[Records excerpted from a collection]
════════════════
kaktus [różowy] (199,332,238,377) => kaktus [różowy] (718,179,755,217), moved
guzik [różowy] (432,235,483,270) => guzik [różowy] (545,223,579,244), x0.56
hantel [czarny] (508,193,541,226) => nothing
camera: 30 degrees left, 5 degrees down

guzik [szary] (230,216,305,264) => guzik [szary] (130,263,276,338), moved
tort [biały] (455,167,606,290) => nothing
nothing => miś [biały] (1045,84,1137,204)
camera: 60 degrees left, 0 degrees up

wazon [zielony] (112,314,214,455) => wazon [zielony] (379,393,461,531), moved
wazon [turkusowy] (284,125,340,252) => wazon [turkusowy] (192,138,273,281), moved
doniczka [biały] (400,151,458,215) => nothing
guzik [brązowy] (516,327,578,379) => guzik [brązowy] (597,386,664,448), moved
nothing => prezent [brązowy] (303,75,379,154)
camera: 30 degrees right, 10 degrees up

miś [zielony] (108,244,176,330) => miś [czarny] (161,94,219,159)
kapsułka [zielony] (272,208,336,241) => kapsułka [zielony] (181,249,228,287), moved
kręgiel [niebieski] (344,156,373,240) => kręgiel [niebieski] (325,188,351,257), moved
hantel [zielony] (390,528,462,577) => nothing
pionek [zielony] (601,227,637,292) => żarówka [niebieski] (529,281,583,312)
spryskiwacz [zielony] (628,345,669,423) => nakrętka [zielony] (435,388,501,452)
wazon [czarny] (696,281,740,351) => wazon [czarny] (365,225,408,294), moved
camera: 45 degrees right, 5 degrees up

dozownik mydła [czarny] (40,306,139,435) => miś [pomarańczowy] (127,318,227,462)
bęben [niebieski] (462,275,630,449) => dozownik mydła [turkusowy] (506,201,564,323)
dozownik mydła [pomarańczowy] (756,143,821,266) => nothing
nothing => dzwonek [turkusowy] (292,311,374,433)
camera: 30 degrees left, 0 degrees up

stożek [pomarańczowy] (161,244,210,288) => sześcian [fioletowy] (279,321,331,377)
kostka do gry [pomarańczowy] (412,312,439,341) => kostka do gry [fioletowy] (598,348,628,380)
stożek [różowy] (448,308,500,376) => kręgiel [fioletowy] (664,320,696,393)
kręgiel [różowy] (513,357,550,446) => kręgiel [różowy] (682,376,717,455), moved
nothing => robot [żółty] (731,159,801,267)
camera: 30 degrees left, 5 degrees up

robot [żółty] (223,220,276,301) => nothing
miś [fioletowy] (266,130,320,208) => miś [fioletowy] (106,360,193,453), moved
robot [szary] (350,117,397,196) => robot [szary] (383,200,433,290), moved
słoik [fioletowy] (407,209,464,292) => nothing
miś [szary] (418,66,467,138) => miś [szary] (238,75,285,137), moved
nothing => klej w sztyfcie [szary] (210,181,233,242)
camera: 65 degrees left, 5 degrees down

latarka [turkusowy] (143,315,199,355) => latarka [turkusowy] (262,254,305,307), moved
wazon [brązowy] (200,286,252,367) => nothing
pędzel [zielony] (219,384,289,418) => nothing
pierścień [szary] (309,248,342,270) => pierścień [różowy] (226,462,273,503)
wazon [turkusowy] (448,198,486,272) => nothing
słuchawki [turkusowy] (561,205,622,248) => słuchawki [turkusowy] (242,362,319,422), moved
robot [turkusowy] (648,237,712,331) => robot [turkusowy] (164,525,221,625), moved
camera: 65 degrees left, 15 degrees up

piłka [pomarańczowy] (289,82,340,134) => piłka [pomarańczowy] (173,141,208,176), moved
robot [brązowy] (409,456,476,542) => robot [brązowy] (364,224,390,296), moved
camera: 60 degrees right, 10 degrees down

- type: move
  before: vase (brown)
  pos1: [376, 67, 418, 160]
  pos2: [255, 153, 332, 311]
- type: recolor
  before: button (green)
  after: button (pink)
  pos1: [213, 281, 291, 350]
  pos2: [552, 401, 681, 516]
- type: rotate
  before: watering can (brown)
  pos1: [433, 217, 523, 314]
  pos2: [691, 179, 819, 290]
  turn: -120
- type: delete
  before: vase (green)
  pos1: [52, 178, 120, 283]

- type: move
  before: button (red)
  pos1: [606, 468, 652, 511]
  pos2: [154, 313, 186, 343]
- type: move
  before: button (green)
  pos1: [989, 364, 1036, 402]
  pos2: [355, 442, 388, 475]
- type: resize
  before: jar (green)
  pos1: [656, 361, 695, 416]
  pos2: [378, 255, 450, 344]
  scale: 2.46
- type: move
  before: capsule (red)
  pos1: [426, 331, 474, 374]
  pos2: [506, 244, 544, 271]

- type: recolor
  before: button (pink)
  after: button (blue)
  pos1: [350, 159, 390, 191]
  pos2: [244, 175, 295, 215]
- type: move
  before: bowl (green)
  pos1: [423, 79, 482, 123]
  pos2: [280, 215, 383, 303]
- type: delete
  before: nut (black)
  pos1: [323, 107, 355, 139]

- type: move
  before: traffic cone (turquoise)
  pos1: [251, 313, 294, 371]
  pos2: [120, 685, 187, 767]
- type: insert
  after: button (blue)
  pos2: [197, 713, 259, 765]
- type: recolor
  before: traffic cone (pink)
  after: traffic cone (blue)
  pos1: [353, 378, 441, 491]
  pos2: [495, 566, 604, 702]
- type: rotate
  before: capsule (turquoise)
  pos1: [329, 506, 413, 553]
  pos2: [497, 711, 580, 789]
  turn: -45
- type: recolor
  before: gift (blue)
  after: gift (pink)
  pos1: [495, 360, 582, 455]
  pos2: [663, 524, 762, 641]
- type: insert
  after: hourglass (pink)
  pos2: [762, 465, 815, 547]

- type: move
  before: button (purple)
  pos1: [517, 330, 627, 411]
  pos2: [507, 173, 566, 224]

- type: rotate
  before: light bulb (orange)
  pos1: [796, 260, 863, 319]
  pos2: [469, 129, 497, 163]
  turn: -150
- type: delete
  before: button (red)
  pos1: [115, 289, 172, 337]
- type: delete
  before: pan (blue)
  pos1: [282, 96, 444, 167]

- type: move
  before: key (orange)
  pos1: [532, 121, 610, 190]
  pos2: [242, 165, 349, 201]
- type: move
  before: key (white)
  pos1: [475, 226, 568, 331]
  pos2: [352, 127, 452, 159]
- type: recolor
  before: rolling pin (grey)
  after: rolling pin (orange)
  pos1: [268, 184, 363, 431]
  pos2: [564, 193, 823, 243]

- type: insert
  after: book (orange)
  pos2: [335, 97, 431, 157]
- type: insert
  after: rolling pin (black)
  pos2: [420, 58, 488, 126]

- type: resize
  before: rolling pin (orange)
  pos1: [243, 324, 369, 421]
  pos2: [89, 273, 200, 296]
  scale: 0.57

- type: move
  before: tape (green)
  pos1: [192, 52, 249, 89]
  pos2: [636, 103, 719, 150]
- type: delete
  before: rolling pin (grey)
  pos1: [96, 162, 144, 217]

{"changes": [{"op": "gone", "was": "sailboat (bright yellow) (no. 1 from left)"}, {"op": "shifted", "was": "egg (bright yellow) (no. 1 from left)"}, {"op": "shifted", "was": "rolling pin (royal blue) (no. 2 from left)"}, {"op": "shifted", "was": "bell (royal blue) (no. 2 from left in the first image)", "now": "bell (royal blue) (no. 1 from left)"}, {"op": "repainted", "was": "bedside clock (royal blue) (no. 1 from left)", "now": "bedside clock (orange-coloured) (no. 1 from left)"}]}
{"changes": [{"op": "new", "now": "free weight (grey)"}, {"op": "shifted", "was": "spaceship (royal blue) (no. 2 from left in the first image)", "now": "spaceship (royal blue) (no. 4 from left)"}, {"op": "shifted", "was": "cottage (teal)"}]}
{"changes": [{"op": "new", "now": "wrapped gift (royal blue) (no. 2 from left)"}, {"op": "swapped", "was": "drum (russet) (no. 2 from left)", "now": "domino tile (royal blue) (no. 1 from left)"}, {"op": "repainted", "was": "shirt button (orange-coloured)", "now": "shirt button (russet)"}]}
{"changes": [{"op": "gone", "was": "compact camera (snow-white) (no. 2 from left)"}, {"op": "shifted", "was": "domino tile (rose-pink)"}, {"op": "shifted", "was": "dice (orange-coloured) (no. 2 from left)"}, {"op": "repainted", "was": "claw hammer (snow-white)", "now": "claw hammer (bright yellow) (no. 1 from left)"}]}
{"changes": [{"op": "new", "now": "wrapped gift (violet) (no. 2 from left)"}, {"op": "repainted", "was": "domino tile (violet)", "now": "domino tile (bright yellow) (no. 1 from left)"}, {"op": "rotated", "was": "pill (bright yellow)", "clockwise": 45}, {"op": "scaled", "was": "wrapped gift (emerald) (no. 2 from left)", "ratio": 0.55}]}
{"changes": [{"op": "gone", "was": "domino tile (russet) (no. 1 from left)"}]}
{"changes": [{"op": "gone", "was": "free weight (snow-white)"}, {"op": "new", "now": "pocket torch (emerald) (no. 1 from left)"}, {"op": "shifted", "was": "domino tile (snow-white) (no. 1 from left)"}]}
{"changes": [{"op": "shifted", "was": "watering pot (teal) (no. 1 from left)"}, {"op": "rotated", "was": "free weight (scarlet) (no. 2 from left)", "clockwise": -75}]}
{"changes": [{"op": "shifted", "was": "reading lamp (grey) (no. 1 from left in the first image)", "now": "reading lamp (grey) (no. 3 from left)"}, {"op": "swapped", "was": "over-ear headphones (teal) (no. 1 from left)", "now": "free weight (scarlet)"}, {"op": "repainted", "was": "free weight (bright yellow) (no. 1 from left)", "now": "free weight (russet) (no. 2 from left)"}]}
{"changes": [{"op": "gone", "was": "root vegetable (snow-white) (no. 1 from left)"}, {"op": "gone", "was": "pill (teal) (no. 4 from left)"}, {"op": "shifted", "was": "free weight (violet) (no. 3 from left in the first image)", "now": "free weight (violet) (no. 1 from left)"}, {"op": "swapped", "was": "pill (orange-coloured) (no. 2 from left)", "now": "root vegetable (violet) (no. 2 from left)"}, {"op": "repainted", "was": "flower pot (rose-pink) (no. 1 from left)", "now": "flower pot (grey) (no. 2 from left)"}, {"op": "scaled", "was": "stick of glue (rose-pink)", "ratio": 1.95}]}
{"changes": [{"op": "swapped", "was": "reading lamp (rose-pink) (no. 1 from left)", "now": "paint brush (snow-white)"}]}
════════════════
Quote only the stretch of lines that starts the data above and ends with the line containing "hantel [czarny] (508,193,541,226) => nothing", both included.

:: Your response ::
kaktus [różowy] (199,332,238,377) => kaktus [różowy] (718,179,755,217), moved
guzik [różowy] (432,235,483,270) => guzik [różowy] (545,223,579,244), x0.56
hantel [czarny] (508,193,541,226) => nothing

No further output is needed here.